Data for processing section start
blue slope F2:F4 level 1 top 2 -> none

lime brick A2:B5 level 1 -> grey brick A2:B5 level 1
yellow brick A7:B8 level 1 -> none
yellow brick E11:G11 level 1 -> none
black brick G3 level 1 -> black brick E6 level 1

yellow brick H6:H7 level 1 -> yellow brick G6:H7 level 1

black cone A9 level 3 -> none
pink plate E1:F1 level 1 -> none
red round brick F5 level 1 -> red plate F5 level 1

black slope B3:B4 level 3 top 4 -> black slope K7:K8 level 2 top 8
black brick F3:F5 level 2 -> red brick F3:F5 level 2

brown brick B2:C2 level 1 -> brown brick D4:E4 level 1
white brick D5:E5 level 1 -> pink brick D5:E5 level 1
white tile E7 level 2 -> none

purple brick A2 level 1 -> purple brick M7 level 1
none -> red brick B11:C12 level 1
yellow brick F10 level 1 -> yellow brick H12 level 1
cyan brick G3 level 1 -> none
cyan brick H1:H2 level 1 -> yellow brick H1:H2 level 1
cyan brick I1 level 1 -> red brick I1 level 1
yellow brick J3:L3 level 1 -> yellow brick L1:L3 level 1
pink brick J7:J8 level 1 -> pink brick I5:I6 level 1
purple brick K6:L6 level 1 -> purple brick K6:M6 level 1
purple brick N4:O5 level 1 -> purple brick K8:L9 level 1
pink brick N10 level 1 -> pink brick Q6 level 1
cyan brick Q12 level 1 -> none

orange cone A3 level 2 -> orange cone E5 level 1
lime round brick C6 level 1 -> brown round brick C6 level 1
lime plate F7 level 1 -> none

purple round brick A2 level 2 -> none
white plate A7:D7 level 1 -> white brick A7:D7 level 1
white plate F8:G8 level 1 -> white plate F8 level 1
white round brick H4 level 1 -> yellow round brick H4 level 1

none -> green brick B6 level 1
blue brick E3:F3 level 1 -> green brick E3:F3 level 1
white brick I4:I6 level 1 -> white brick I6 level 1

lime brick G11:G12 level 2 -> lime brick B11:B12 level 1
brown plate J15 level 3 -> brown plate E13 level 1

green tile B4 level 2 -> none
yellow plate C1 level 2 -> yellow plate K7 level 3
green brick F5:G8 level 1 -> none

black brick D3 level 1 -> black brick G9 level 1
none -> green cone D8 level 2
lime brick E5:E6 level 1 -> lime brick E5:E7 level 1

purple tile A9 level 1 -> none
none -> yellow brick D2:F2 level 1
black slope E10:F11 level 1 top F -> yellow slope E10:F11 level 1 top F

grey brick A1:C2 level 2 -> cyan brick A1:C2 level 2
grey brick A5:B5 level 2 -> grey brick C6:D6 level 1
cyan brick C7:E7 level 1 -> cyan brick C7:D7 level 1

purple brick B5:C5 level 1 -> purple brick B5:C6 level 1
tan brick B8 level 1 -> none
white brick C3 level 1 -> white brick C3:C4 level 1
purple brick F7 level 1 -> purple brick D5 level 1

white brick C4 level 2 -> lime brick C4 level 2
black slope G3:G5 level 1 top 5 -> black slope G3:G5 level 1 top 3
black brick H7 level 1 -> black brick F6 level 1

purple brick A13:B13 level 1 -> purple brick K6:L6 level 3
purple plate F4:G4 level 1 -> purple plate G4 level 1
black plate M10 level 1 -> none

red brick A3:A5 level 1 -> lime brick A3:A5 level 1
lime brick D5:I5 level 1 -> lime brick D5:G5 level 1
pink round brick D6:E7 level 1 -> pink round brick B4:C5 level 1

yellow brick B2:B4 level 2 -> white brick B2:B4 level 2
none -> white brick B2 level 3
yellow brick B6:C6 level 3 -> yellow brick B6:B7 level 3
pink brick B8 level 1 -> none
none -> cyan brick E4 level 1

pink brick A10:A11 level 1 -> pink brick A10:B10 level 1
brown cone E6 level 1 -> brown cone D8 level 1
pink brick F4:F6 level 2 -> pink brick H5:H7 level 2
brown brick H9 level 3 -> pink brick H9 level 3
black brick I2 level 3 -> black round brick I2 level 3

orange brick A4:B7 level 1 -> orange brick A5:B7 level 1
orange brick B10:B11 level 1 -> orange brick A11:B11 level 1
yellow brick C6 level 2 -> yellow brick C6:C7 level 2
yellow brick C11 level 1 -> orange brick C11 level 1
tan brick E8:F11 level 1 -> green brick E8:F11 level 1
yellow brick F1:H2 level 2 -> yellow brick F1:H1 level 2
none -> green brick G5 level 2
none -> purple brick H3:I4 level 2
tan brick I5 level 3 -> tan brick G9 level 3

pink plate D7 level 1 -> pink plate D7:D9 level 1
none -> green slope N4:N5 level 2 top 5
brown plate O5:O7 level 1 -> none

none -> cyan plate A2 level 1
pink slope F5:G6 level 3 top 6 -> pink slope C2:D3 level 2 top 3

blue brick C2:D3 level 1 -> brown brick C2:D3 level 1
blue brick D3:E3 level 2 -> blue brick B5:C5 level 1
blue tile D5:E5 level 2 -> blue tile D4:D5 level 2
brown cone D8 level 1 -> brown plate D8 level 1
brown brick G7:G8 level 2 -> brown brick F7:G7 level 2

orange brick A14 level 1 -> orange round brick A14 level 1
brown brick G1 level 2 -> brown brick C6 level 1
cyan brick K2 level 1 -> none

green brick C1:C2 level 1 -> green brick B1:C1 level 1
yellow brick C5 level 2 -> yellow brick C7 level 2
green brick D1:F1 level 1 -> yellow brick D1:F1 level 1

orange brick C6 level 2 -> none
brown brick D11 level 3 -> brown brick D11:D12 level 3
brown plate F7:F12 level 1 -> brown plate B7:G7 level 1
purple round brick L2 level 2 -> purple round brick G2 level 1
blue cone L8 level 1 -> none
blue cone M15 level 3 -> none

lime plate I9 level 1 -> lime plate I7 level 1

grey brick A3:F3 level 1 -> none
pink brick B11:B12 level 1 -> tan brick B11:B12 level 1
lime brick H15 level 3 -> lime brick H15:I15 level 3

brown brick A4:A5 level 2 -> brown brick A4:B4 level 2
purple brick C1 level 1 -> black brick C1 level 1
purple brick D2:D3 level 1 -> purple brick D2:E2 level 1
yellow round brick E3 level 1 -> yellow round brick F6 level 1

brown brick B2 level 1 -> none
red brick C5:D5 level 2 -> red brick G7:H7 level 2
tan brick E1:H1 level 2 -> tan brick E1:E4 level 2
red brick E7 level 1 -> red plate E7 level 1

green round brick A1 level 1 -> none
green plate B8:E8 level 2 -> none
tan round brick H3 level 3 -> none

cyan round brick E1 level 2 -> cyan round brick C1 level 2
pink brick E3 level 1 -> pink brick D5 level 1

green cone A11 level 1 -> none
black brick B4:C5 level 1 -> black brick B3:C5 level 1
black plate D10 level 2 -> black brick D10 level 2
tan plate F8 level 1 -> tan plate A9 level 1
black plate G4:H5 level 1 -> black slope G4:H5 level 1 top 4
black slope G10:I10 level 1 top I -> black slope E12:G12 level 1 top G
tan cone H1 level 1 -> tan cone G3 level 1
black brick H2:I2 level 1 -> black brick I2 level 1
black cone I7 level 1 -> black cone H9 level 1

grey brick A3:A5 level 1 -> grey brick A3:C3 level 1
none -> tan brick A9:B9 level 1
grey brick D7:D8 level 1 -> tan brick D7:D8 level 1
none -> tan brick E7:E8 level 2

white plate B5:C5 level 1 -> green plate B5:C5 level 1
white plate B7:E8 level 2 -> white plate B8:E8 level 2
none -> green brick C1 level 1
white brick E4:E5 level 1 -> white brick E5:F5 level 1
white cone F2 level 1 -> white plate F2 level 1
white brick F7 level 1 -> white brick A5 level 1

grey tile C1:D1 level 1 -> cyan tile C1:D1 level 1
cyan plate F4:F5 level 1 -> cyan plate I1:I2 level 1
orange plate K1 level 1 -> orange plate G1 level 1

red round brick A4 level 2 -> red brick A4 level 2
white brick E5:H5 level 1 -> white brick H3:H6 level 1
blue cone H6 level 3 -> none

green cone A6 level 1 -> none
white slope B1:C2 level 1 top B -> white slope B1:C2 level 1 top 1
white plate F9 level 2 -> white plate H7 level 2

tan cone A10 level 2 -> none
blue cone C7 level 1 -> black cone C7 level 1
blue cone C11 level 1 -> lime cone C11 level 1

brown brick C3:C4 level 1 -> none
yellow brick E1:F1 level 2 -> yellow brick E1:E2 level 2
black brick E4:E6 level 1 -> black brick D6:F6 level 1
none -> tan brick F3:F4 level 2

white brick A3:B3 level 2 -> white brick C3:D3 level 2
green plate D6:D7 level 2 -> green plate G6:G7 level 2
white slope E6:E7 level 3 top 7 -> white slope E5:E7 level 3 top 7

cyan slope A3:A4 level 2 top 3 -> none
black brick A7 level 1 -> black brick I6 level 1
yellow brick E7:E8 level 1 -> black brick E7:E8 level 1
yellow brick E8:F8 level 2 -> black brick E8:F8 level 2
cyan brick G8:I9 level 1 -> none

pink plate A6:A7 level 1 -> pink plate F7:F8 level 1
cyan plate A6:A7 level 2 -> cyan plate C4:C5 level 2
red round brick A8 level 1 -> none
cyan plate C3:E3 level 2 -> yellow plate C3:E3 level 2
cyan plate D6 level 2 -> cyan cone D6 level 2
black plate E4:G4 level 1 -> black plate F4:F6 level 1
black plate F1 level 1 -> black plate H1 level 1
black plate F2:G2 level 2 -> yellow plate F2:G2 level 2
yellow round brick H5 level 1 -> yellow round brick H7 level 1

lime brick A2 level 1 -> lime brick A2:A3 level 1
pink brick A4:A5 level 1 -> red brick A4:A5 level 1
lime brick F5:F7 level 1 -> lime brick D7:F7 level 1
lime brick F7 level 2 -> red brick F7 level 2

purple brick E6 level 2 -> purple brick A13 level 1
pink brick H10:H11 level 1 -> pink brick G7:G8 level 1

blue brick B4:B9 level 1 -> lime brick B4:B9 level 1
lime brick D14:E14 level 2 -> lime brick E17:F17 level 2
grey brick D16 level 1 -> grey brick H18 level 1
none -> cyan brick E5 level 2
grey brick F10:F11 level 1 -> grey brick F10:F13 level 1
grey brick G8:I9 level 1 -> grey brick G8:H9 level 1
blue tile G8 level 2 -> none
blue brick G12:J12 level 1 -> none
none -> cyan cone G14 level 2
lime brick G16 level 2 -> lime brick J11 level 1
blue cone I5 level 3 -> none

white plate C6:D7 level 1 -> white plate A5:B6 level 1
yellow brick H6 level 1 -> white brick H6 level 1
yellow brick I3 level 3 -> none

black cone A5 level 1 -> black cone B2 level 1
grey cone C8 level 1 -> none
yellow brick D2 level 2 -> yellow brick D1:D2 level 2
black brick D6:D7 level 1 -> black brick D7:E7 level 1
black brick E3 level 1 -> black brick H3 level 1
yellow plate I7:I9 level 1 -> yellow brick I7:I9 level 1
Data for processing section end
The number of lines in the data that hold "grey" is all that should be given.

11